→ Records to process
§

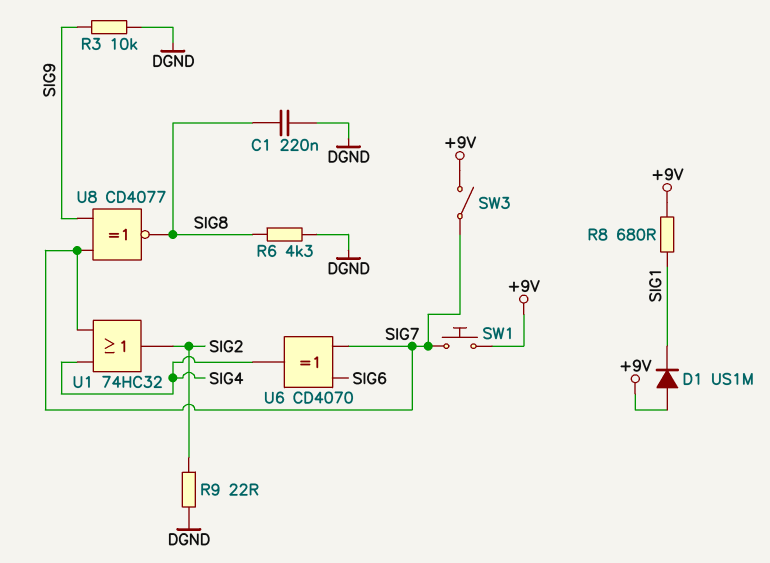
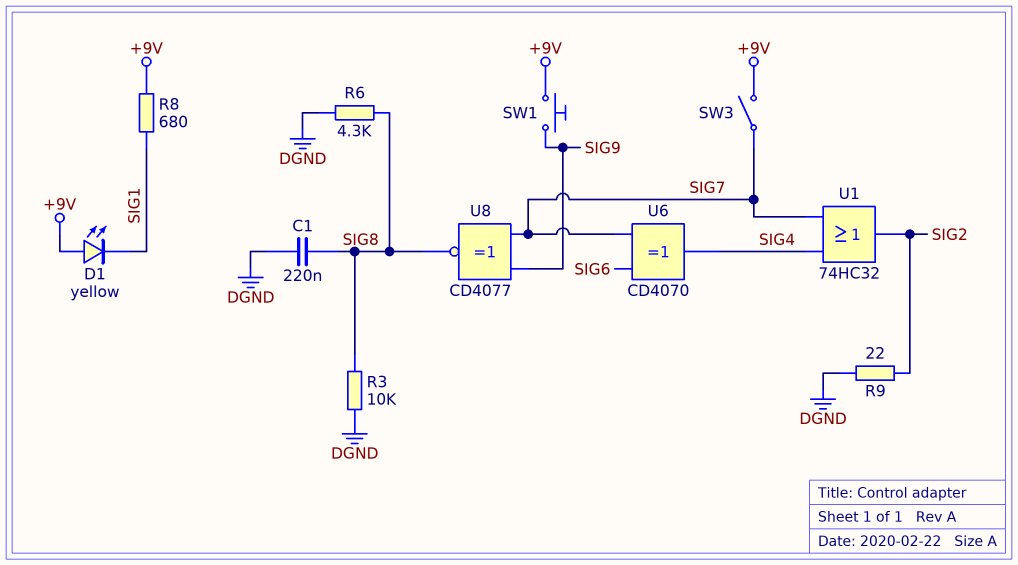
D1: diode US1M (A +9V, K SIG1) -> LED yellow (A +9V, K SIG1)
R3: 10k (DGND, SIG9) -> 10k (DGND, SIG8)
SW1: button (+9V, SIG7) -> button (+9V, SIG9)

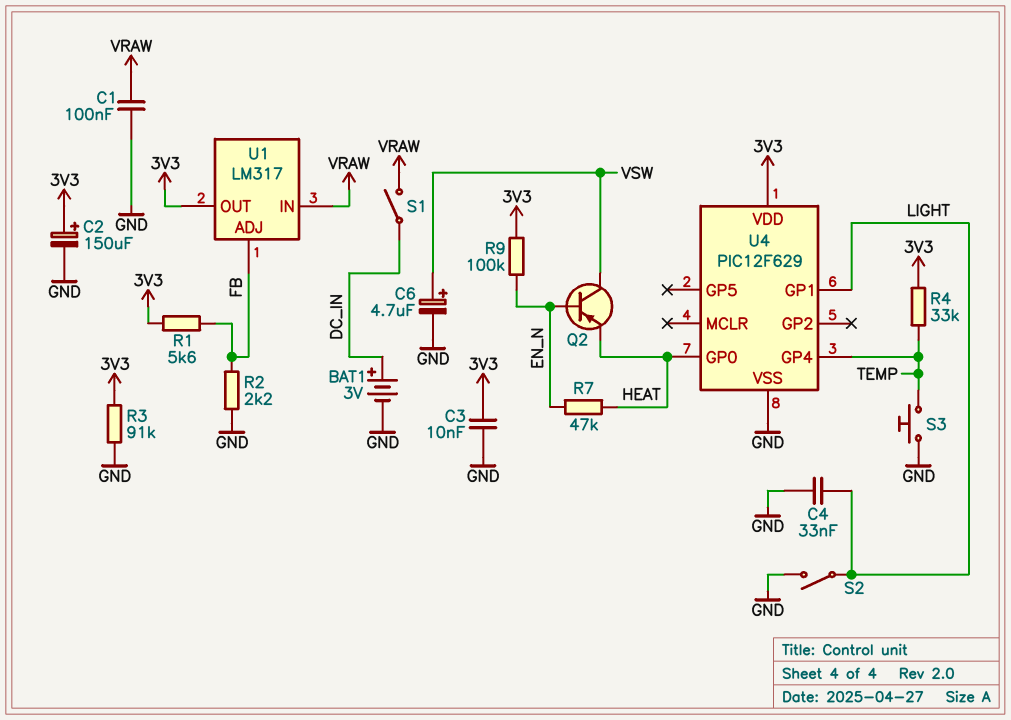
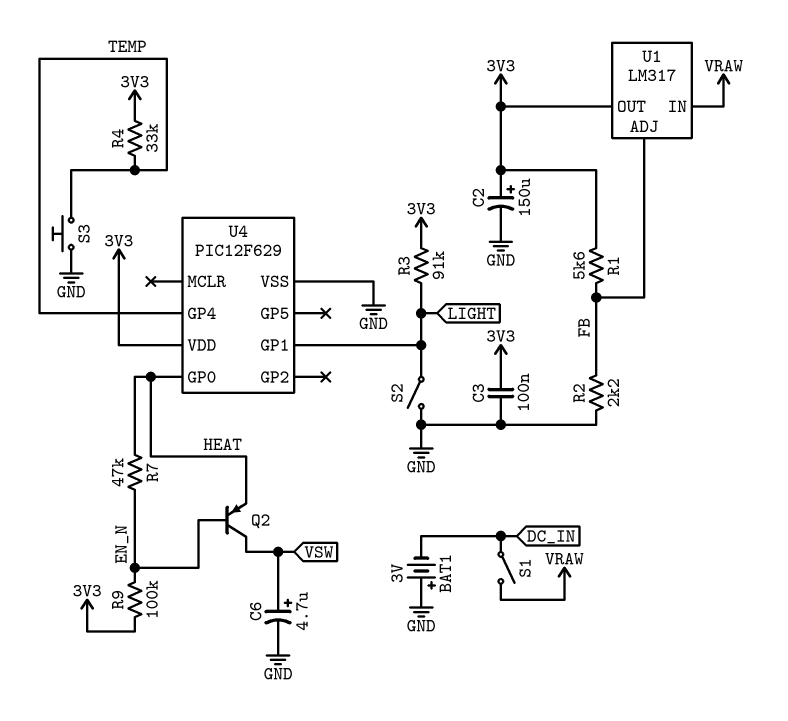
BAT1: 3V (plus DC_IN, minus GND) -> 3V (plus GND, minus DC_IN)
C1: 100nF (GND, VRAW) -> none
C3: 10nF (3V3, GND) -> 100nF (3V3, GND)
C4: 33nF (GND, LIGHT) -> none
R3: 91k (3V3, GND) -> 91k (3V3, LIGHT)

§

→ Prompt
Repeat every record above exactly. Omit the pictures.

→ Written answer
D1: diode US1M (A +9V, K SIG1) -> LED yellow (A +9V, K SIG1)
R3: 10k (DGND, SIG9) -> 10k (DGND, SIG8)
SW1: button (+9V, SIG7) -> button (+9V, SIG9)

BAT1: 3V (plus DC_IN, minus GND) -> 3V (plus GND, minus DC_IN)
C1: 100nF (GND, VRAW) -> none
C3: 10nF (3V3, GND) -> 100nF (3V3, GND)
C4: 33nF (GND, LIGHT) -> none
R3: 91k (3V3, GND) -> 91k (3V3, LIGHT)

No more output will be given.